TASK: Lines of the data that contain the word "none" are the ones to copy.

[Version difference data]

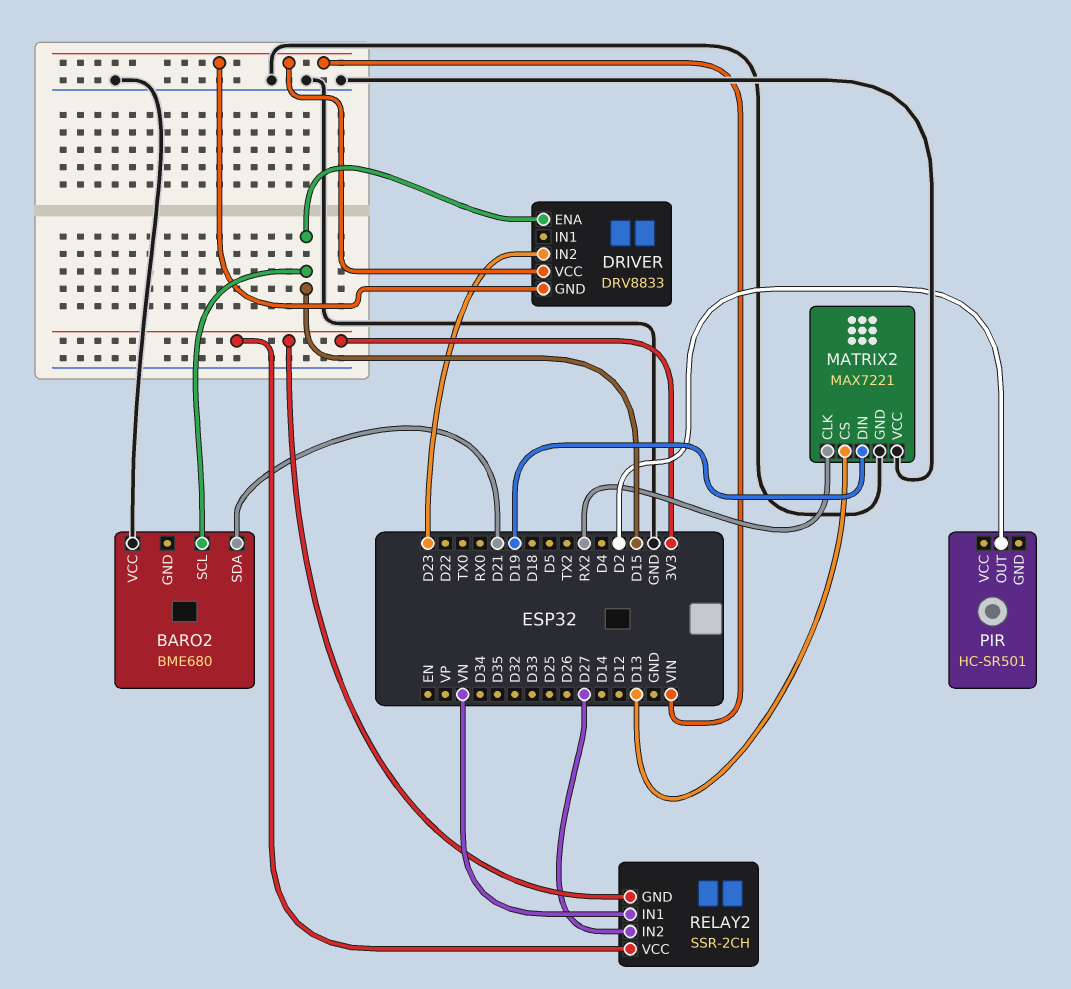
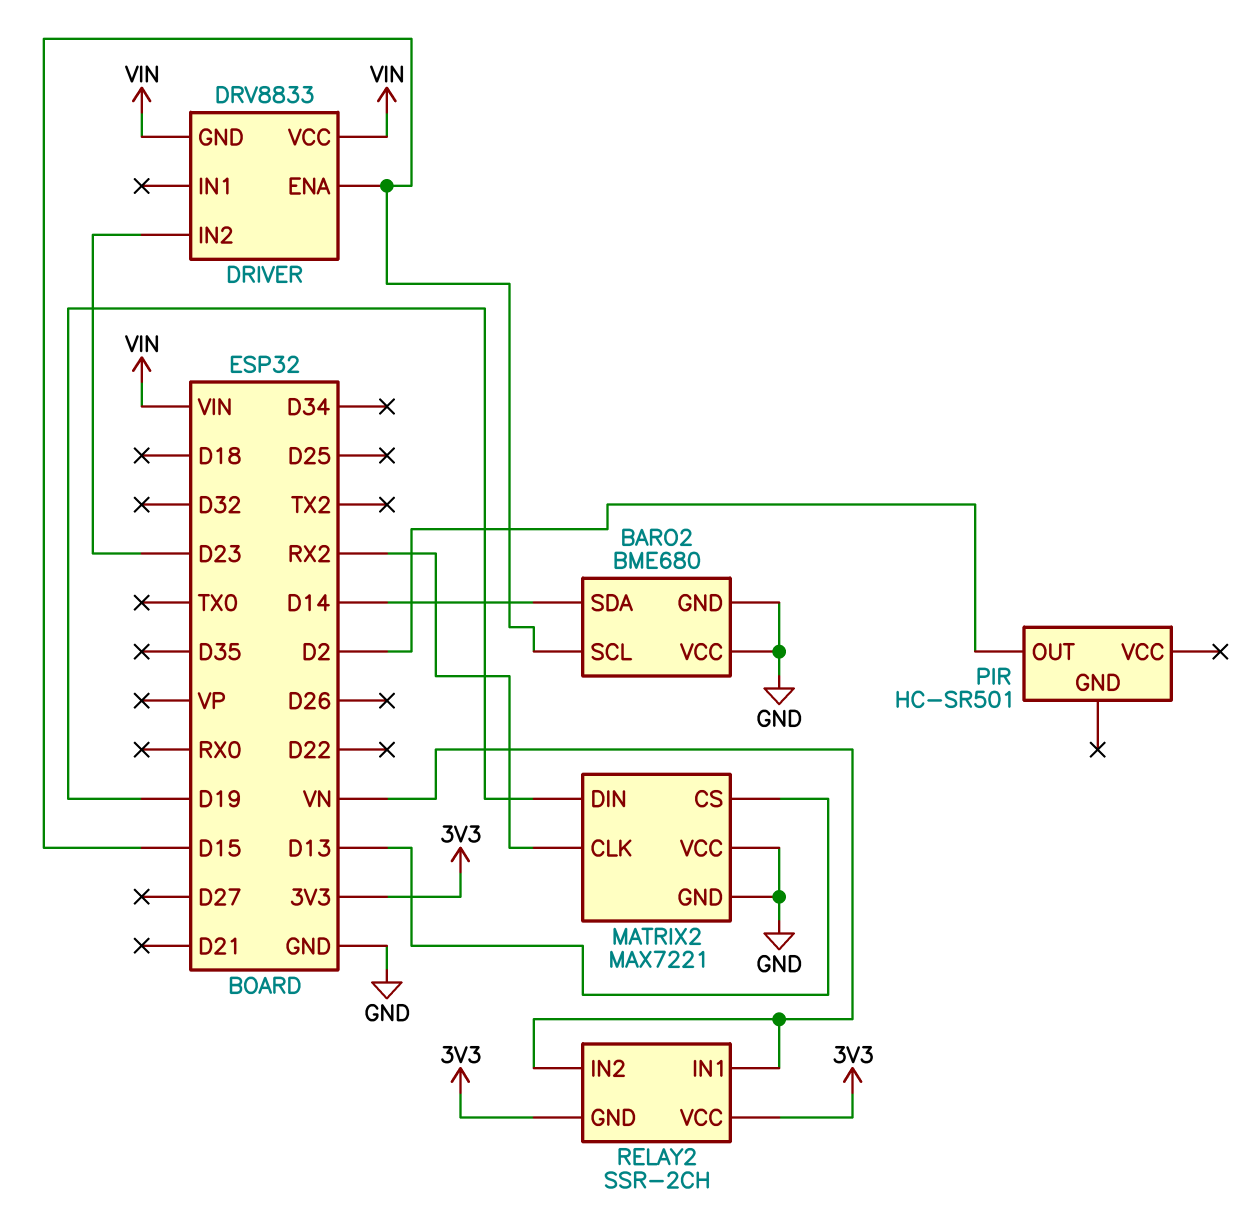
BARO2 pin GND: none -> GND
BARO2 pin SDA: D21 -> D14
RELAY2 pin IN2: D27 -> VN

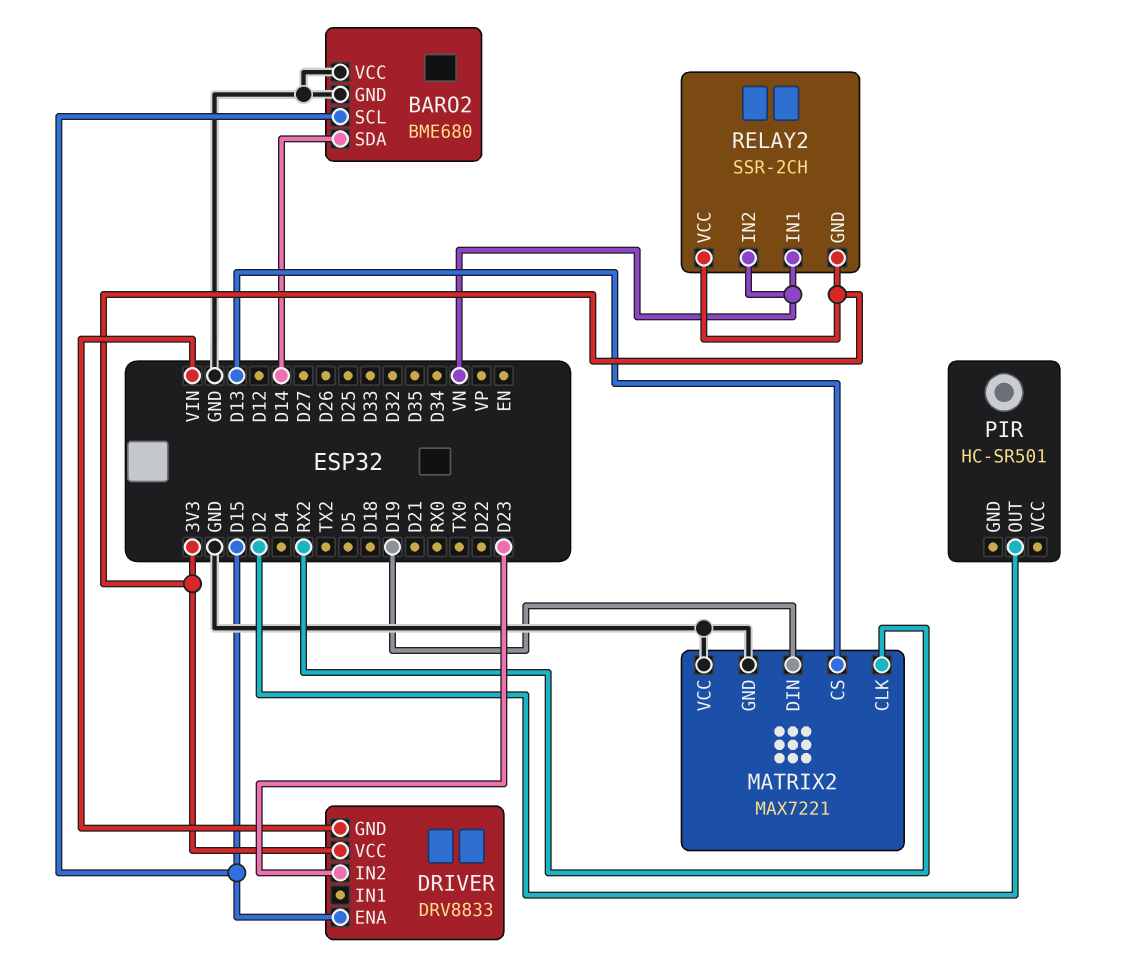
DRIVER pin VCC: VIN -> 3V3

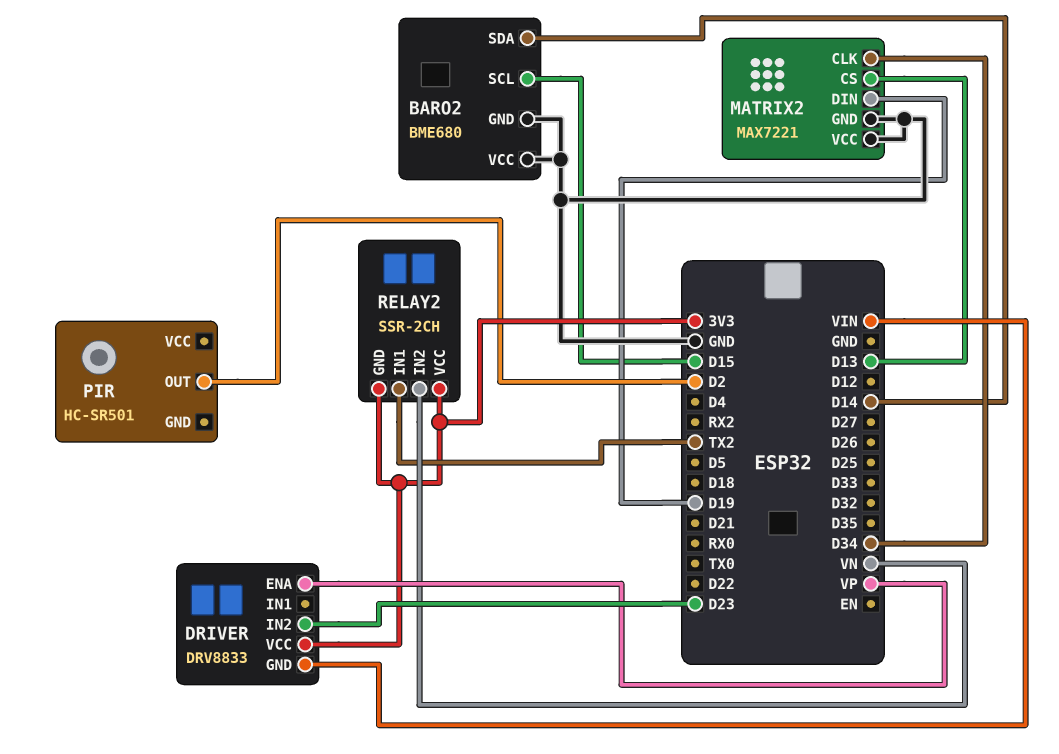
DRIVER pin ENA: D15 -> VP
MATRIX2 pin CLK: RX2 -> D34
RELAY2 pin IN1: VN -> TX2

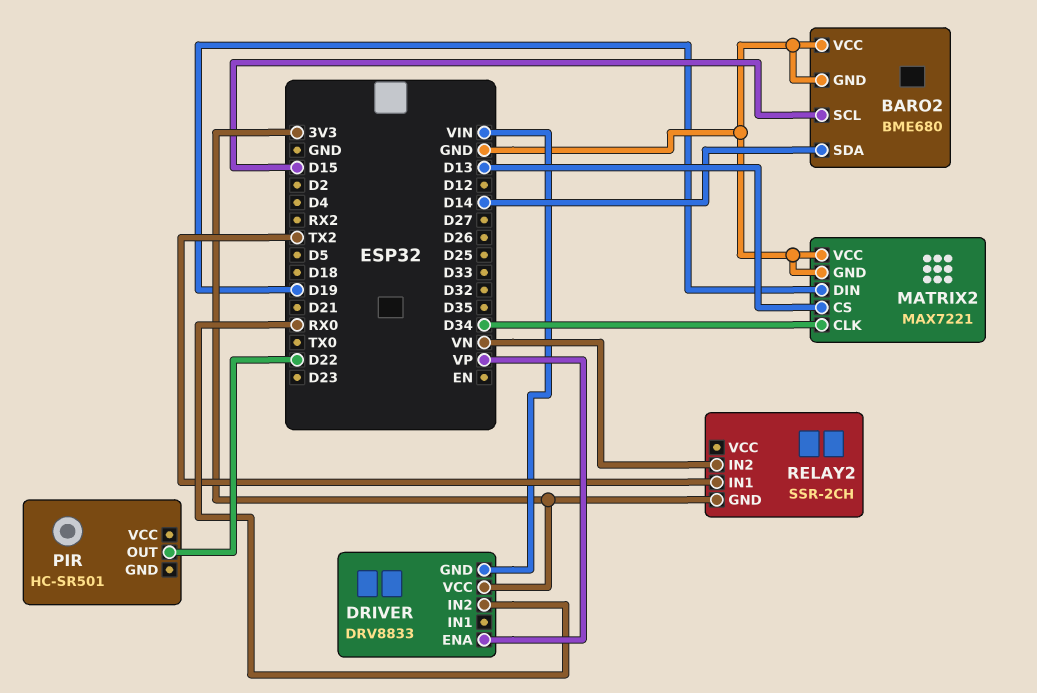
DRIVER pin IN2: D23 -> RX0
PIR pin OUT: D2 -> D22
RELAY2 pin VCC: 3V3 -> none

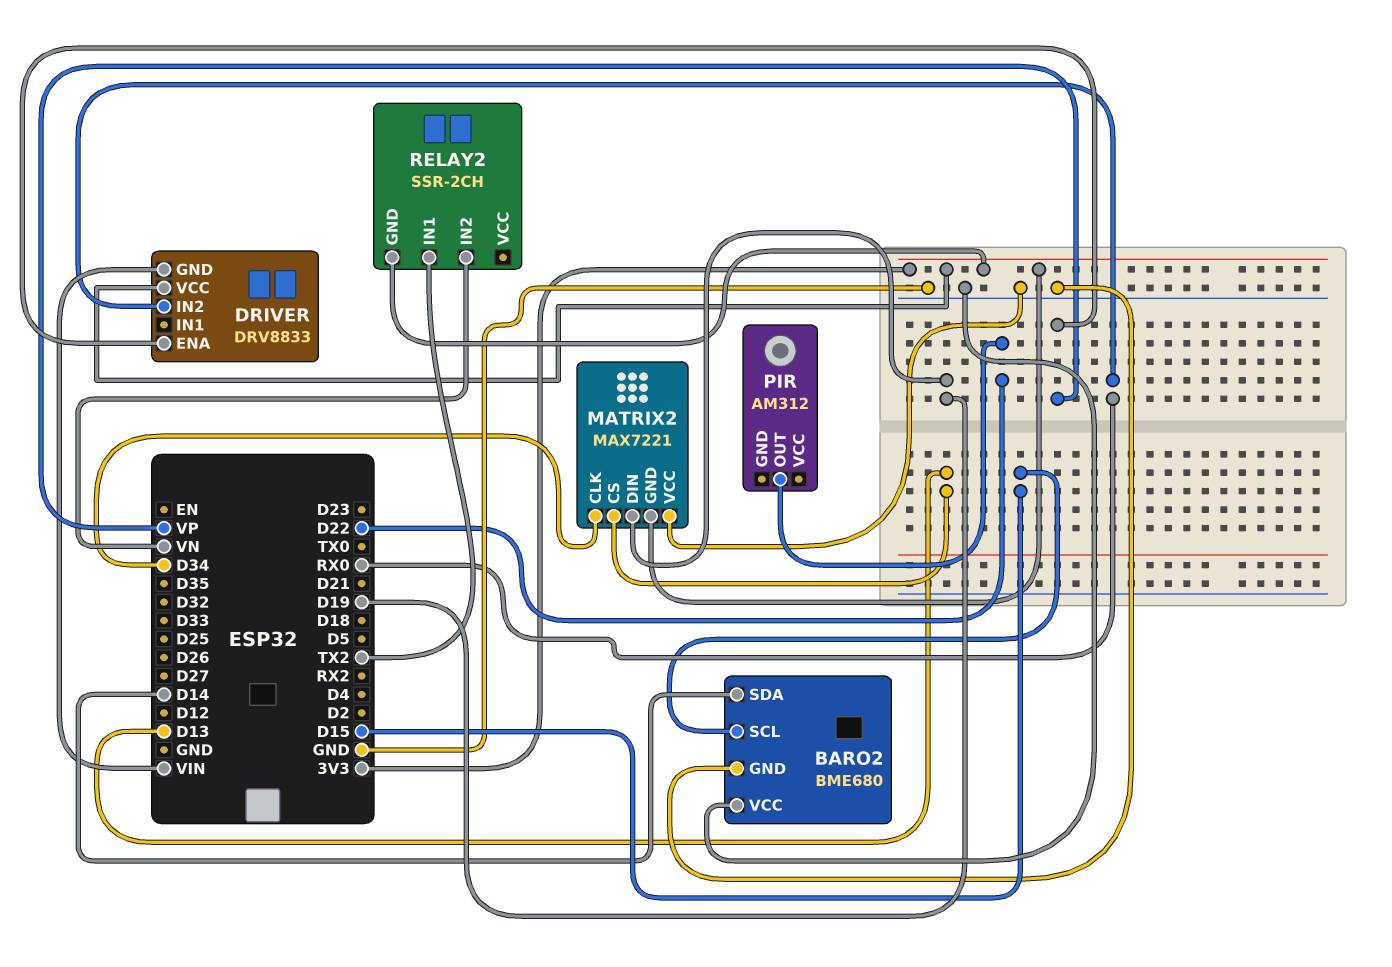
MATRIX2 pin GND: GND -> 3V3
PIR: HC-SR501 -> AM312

TASK RESPONSE:
BARO2 pin GND: none -> GND
RELAY2 pin VCC: 3V3 -> none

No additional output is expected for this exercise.